- [PROVIDED INFORMATION]
·····

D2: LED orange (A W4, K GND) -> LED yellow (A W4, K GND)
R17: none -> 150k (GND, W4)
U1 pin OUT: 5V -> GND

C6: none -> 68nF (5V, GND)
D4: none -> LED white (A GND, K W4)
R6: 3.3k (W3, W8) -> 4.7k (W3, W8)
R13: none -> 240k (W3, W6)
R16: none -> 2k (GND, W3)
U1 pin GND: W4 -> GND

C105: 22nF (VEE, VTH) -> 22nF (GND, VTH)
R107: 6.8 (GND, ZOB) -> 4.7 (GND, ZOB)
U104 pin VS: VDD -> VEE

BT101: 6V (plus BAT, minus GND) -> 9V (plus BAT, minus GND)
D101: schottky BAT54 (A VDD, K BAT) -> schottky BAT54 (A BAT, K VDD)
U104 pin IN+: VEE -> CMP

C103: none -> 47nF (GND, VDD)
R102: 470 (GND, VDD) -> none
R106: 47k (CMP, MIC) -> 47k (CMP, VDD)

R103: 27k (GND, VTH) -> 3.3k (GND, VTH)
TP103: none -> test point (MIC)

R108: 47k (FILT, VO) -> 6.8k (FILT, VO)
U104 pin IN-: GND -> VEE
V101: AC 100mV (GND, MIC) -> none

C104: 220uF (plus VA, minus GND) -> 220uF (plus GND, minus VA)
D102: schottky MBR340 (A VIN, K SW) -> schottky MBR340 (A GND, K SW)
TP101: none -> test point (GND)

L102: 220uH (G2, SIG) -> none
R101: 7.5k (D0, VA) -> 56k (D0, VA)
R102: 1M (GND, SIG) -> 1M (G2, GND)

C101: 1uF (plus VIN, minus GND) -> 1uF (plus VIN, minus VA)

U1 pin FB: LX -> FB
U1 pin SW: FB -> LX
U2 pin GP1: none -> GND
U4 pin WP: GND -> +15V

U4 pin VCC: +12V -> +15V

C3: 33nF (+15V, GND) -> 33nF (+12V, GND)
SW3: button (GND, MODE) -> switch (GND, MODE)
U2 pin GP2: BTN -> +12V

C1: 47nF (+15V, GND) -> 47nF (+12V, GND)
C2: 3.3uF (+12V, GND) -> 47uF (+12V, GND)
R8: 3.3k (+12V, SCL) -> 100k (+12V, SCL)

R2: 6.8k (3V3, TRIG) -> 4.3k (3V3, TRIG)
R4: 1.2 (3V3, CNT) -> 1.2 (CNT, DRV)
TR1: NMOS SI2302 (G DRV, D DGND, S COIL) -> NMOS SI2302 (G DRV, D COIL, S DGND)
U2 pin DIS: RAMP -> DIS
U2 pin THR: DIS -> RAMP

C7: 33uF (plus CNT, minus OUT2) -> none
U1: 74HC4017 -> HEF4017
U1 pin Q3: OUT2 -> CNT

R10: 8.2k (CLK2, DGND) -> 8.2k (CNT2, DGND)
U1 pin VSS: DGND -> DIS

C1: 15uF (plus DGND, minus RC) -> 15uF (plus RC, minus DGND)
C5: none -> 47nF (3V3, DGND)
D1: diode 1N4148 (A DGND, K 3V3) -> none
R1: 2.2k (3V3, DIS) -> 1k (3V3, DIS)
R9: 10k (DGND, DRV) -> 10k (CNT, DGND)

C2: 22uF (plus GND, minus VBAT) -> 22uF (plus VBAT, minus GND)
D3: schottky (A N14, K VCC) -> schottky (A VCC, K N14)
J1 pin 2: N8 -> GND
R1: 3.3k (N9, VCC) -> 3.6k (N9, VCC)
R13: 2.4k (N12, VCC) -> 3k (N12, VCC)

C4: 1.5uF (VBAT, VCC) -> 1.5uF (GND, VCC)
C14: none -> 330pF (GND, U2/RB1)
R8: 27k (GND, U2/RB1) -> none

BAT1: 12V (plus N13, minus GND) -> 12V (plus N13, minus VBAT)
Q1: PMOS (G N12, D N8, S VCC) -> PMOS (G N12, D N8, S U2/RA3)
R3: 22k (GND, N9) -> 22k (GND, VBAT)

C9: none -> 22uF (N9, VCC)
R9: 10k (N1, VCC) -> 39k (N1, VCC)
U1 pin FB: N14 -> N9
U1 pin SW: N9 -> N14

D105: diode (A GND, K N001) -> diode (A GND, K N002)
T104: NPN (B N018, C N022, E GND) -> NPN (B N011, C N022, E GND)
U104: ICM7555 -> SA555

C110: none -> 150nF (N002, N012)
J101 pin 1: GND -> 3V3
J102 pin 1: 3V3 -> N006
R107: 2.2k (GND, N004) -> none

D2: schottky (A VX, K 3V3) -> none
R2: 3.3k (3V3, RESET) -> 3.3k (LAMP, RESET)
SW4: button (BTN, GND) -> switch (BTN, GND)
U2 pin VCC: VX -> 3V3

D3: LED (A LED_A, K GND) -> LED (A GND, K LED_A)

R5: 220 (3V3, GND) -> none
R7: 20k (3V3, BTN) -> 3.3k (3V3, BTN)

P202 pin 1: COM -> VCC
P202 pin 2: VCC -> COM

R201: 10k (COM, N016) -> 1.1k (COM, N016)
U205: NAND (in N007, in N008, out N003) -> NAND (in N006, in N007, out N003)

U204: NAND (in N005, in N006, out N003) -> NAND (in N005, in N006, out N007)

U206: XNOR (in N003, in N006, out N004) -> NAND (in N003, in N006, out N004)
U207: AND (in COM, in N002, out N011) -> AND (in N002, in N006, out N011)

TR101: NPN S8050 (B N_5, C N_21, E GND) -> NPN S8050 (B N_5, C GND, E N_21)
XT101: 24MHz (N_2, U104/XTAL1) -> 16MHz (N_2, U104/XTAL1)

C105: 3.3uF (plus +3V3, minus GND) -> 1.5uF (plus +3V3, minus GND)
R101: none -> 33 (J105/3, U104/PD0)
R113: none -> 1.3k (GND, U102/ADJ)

·····

- [EXERCISE AIM]
Every entry shown above is to be written out exactly.

- [REPLY TO THE TASK]
D2: LED orange (A W4, K GND) -> LED yellow (A W4, K GND)
R17: none -> 150k (GND, W4)
U1 pin OUT: 5V -> GND

C6: none -> 68nF (5V, GND)
D4: none -> LED white (A GND, K W4)
R6: 3.3k (W3, W8) -> 4.7k (W3, W8)
R13: none -> 240k (W3, W6)
R16: none -> 2k (GND, W3)
U1 pin GND: W4 -> GND

C105: 22nF (VEE, VTH) -> 22nF (GND, VTH)
R107: 6.8 (GND, ZOB) -> 4.7 (GND, ZOB)
U104 pin VS: VDD -> VEE

BT101: 6V (plus BAT, minus GND) -> 9V (plus BAT, minus GND)
D101: schottky BAT54 (A VDD, K BAT) -> schottky BAT54 (A BAT, K VDD)
U104 pin IN+: VEE -> CMP

C103: none -> 47nF (GND, VDD)
R102: 470 (GND, VDD) -> none
R106: 47k (CMP, MIC) -> 47k (CMP, VDD)

R103: 27k (GND, VTH) -> 3.3k (GND, VTH)
TP103: none -> test point (MIC)

R108: 47k (FILT, VO) -> 6.8k (FILT, VO)
U104 pin IN-: GND -> VEE
V101: AC 100mV (GND, MIC) -> none

C104: 220uF (plus VA, minus GND) -> 220uF (plus GND, minus VA)
D102: schottky MBR340 (A VIN, K SW) -> schottky MBR340 (A GND, K SW)
TP101: none -> test point (GND)

L102: 220uH (G2, SIG) -> none
R101: 7.5k (D0, VA) -> 56k (D0, VA)
R102: 1M (GND, SIG) -> 1M (G2, GND)

C101: 1uF (plus VIN, minus GND) -> 1uF (plus VIN, minus VA)

U1 pin FB: LX -> FB
U1 pin SW: FB -> LX
U2 pin GP1: none -> GND
U4 pin WP: GND -> +15V

U4 pin VCC: +12V -> +15V

C3: 33nF (+15V, GND) -> 33nF (+12V, GND)
SW3: button (GND, MODE) -> switch (GND, MODE)
U2 pin GP2: BTN -> +12V

C1: 47nF (+15V, GND) -> 47nF (+12V, GND)
C2: 3.3uF (+12V, GND) -> 47uF (+12V, GND)
R8: 3.3k (+12V, SCL) -> 100k (+12V, SCL)

R2: 6.8k (3V3, TRIG) -> 4.3k (3V3, TRIG)
R4: 1.2 (3V3, CNT) -> 1.2 (CNT, DRV)
TR1: NMOS SI2302 (G DRV, D DGND, S COIL) -> NMOS SI2302 (G DRV, D COIL, S DGND)
U2 pin DIS: RAMP -> DIS
U2 pin THR: DIS -> RAMP

C7: 33uF (plus CNT, minus OUT2) -> none
U1: 74HC4017 -> HEF4017
U1 pin Q3: OUT2 -> CNT

R10: 8.2k (CLK2, DGND) -> 8.2k (CNT2, DGND)
U1 pin VSS: DGND -> DIS

C1: 15uF (plus DGND, minus RC) -> 15uF (plus RC, minus DGND)
C5: none -> 47nF (3V3, DGND)
D1: diode 1N4148 (A DGND, K 3V3) -> none
R1: 2.2k (3V3, DIS) -> 1k (3V3, DIS)
R9: 10k (DGND, DRV) -> 10k (CNT, DGND)

C2: 22uF (plus GND, minus VBAT) -> 22uF (plus VBAT, minus GND)
D3: schottky (A N14, K VCC) -> schottky (A VCC, K N14)
J1 pin 2: N8 -> GND
R1: 3.3k (N9, VCC) -> 3.6k (N9, VCC)
R13: 2.4k (N12, VCC) -> 3k (N12, VCC)

C4: 1.5uF (VBAT, VCC) -> 1.5uF (GND, VCC)
C14: none -> 330pF (GND, U2/RB1)
R8: 27k (GND, U2/RB1) -> none

BAT1: 12V (plus N13, minus GND) -> 12V (plus N13, minus VBAT)
Q1: PMOS (G N12, D N8, S VCC) -> PMOS (G N12, D N8, S U2/RA3)
R3: 22k (GND, N9) -> 22k (GND, VBAT)

C9: none -> 22uF (N9, VCC)
R9: 10k (N1, VCC) -> 39k (N1, VCC)
U1 pin FB: N14 -> N9
U1 pin SW: N9 -> N14

D105: diode (A GND, K N001) -> diode (A GND, K N002)
T104: NPN (B N018, C N022, E GND) -> NPN (B N011, C N022, E GND)
U104: ICM7555 -> SA555

C110: none -> 150nF (N002, N012)
J101 pin 1: GND -> 3V3
J102 pin 1: 3V3 -> N006
R107: 2.2k (GND, N004) -> none

D2: schottky (A VX, K 3V3) -> none
R2: 3.3k (3V3, RESET) -> 3.3k (LAMP, RESET)
SW4: button (BTN, GND) -> switch (BTN, GND)
U2 pin VCC: VX -> 3V3

D3: LED (A LED_A, K GND) -> LED (A GND, K LED_A)

R5: 220 (3V3, GND) -> none
R7: 20k (3V3, BTN) -> 3.3k (3V3, BTN)

P202 pin 1: COM -> VCC
P202 pin 2: VCC -> COM

R201: 10k (COM, N016) -> 1.1k (COM, N016)
U205: NAND (in N007, in N008, out N003) -> NAND (in N006, in N007, out N003)

U204: NAND (in N005, in N006, out N003) -> NAND (in N005, in N006, out N007)

U206: XNOR (in N003, in N006, out N004) -> NAND (in N003, in N006, out N004)
U207: AND (in COM, in N002, out N011) -> AND (in N002, in N006, out N011)

TR101: NPN S8050 (B N_5, C N_21, E GND) -> NPN S8050 (B N_5, C GND, E N_21)
XT101: 24MHz (N_2, U104/XTAL1) -> 16MHz (N_2, U104/XTAL1)

C105: 3.3uF (plus +3V3, minus GND) -> 1.5uF (plus +3V3, minus GND)
R101: none -> 33 (J105/3, U104/PD0)
R113: none -> 1.3k (GND, U102/ADJ)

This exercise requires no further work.